- _EXERCISE DETAILS_
Find every line with the string "boat" in the material below and copy it.
::::
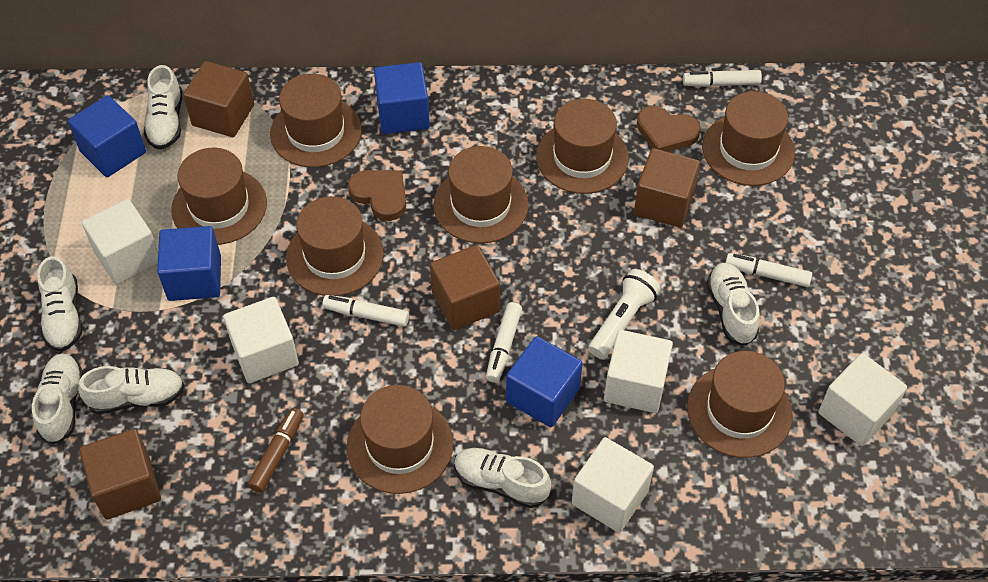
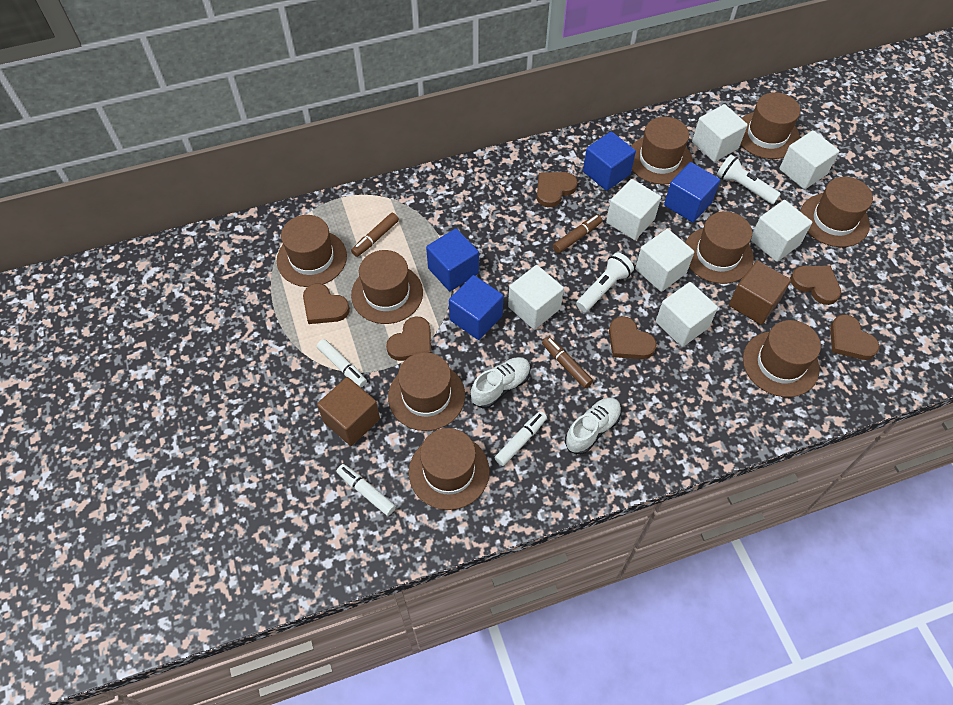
brown cube: 4 -> 2
brown hat: 8 -> 9
brown heart: 2 -> 6
brown marker: 1 -> 3
white cube: 5 -> 7
white flashlight: 1 -> 2
white marker: 4 -> 3
white shoe: 6 -> 2

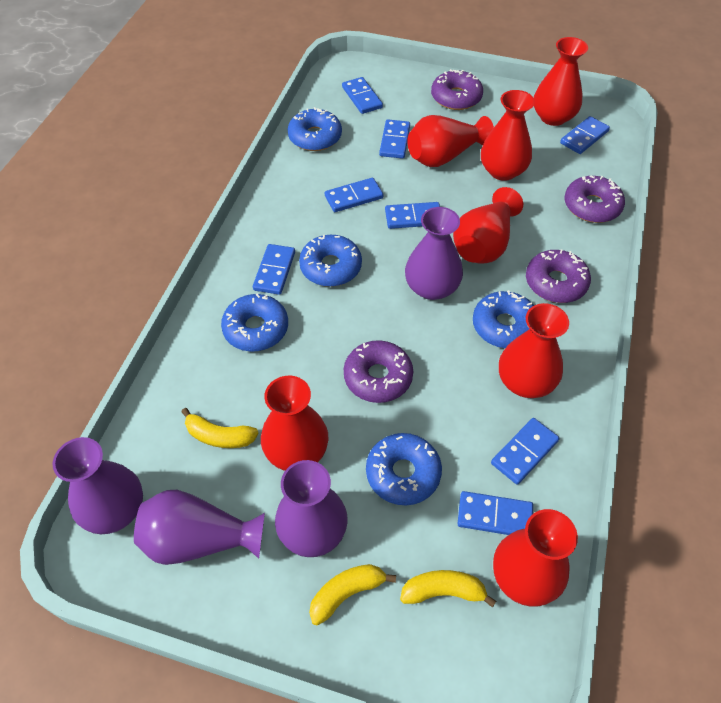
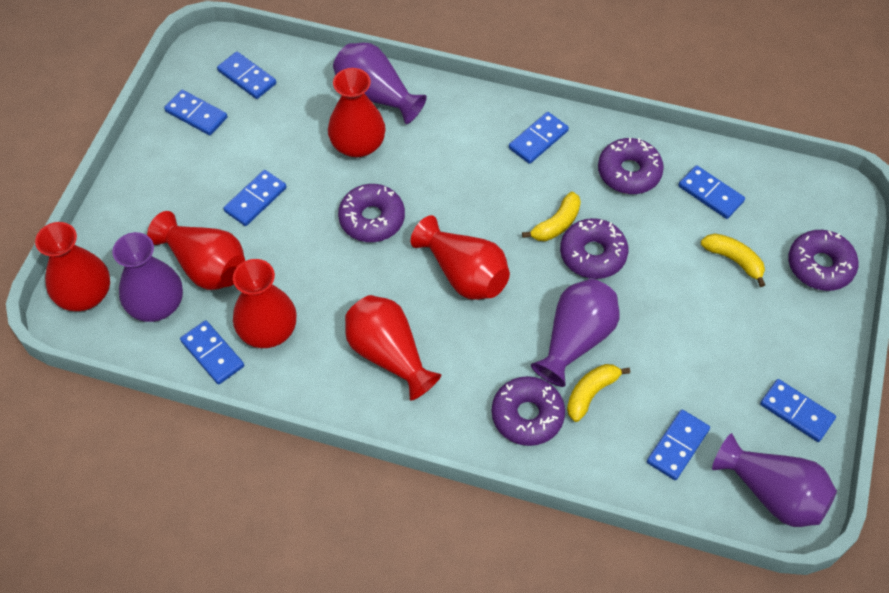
blue donut: 5 -> 0
purple donut: 4 -> 5
red vase: 7 -> 6

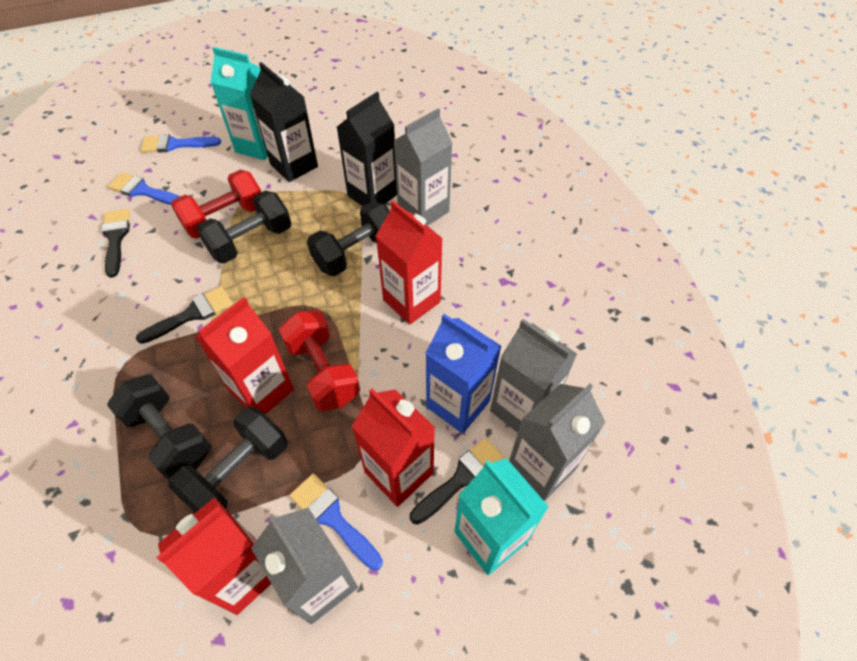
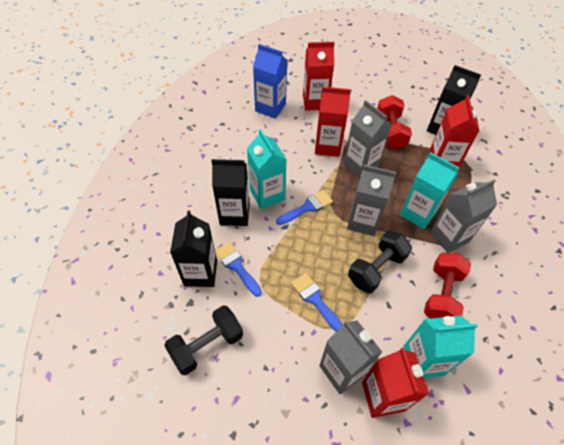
black brush: 3 -> 0
black carton: 2 -> 3
black dumbbell: 4 -> 2
turquoise carton: 2 -> 3

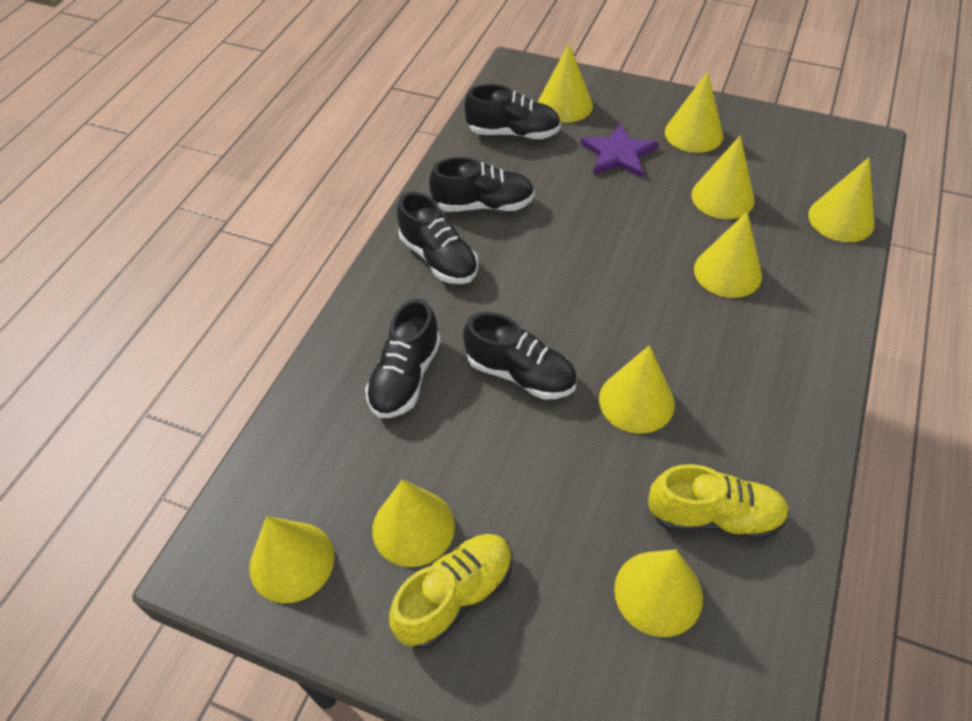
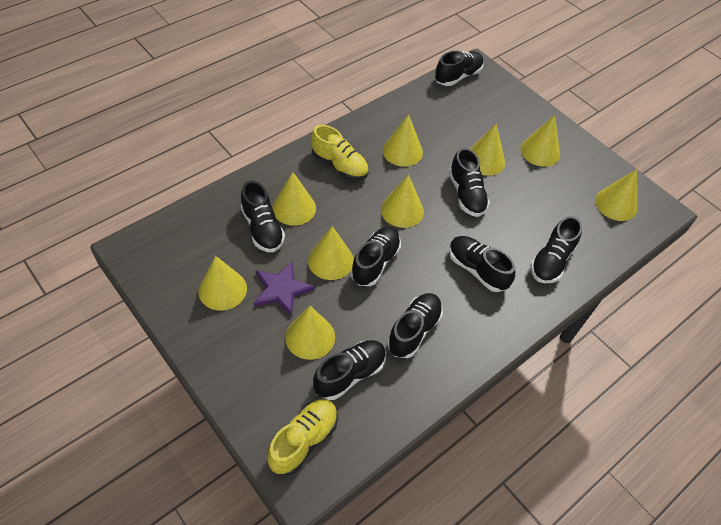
black shoe: 5 -> 8

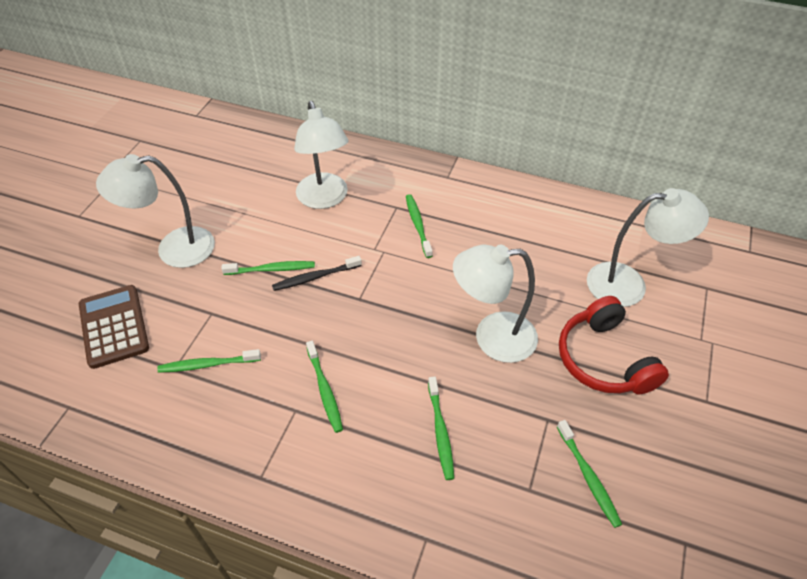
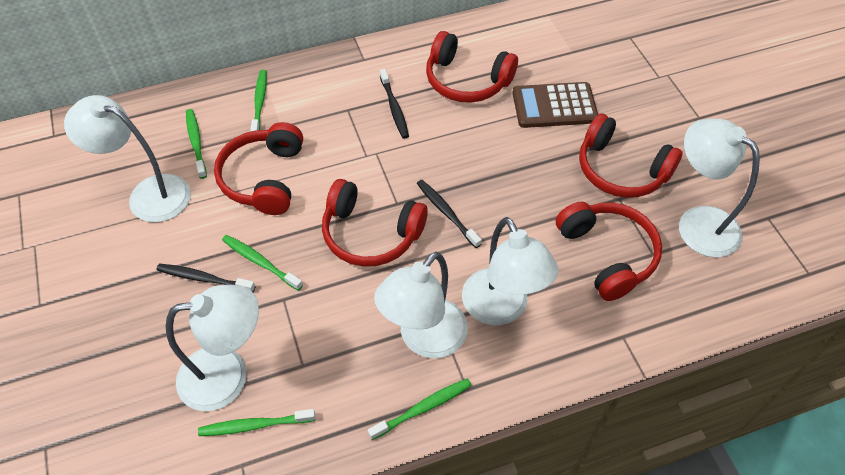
black toothbrush: 1 -> 3
green toothbrush: 6 -> 5
red headphones: 1 -> 5
white lamp: 4 -> 5

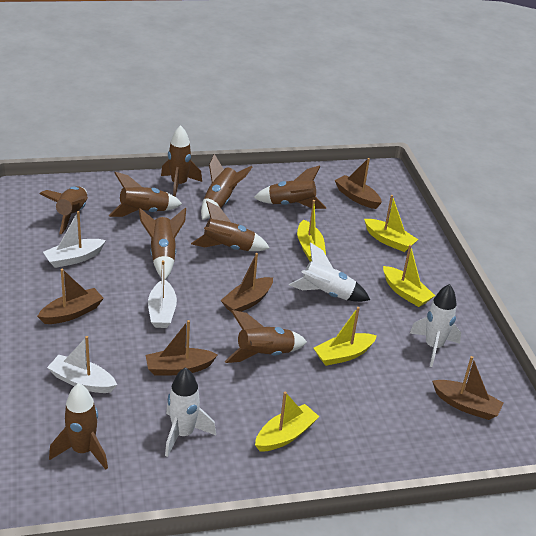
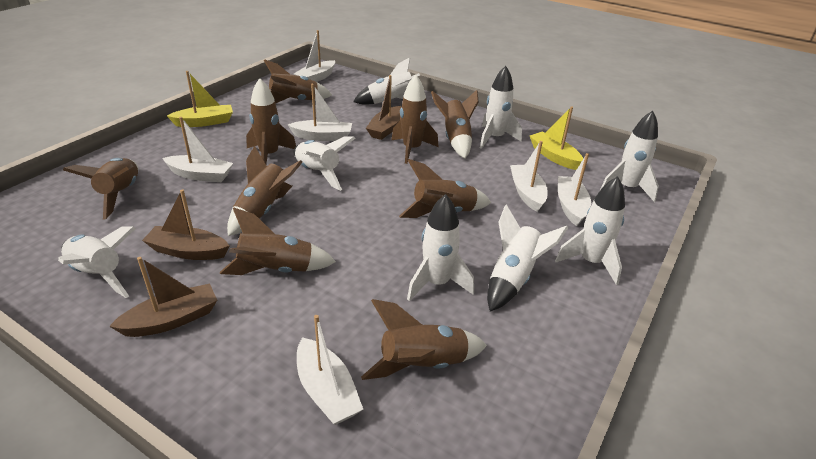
brown boat: 5 -> 3
white boat: 3 -> 6
white rocket: 3 -> 8
yellow boat: 5 -> 2

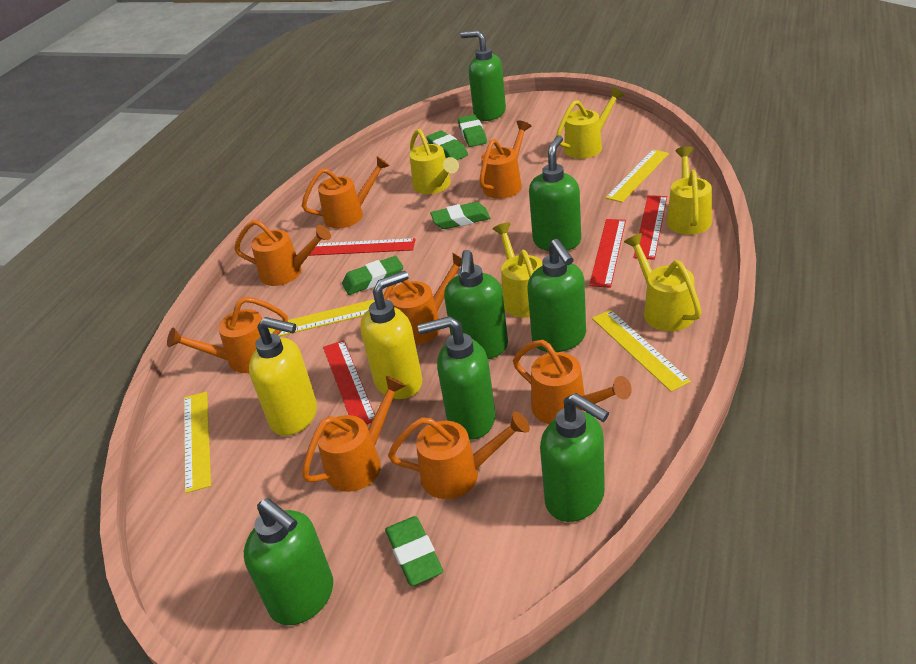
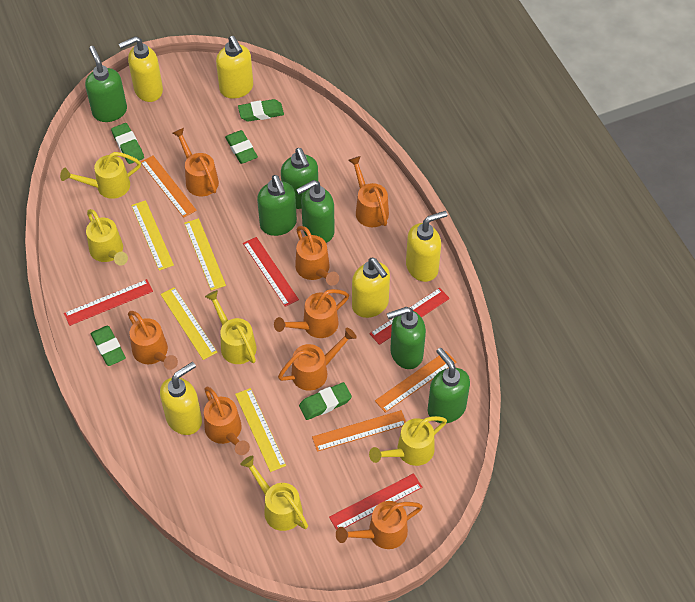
green soap dispenser: 7 -> 6
orange ruler: 0 -> 3
yellow soap dispenser: 2 -> 5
::::
- _TASK SOLUTION_
brown boat: 5 -> 3
white boat: 3 -> 6
yellow boat: 5 -> 2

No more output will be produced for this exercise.